• [Input data]
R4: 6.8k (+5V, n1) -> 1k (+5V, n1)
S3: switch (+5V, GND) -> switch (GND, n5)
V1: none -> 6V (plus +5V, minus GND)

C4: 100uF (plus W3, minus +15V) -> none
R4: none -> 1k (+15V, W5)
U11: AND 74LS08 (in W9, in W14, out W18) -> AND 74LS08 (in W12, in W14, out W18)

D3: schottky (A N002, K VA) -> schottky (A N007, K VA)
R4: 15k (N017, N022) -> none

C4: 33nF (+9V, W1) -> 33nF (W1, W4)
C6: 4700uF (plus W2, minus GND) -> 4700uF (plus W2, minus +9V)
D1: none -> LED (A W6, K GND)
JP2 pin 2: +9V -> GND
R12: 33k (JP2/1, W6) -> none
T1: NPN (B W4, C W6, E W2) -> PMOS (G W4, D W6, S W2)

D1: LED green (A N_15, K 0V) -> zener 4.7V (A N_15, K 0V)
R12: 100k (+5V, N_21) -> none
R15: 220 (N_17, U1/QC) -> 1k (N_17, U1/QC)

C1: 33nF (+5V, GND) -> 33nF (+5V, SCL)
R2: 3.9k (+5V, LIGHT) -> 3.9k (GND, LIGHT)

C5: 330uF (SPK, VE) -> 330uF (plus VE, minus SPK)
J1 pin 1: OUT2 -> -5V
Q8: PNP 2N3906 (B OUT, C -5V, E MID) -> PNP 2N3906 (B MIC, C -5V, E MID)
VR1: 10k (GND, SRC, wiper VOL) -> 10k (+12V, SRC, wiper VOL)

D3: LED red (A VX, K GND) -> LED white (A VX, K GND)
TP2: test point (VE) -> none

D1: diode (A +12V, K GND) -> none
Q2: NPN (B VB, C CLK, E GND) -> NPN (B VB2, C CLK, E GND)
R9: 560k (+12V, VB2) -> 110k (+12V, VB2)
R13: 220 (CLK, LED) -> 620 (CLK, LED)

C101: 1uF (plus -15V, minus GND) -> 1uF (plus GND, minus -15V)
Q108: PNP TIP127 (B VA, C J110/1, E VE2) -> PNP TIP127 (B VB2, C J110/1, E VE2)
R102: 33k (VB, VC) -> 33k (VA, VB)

• [Work instruction] Only the lines above from the one with "V1: none -> 6V (plus +5V, minus GND)" through the one with "R4: 15k (N017, N022) -> none" should be duplicated, character for character.

• [Final answer]
V1: none -> 6V (plus +5V, minus GND)

C4: 100uF (plus W3, minus +15V) -> none
R4: none -> 1k (+15V, W5)
U11: AND 74LS08 (in W9, in W14, out W18) -> AND 74LS08 (in W12, in W14, out W18)

D3: schottky (A N002, K VA) -> schottky (A N007, K VA)
R4: 15k (N017, N022) -> none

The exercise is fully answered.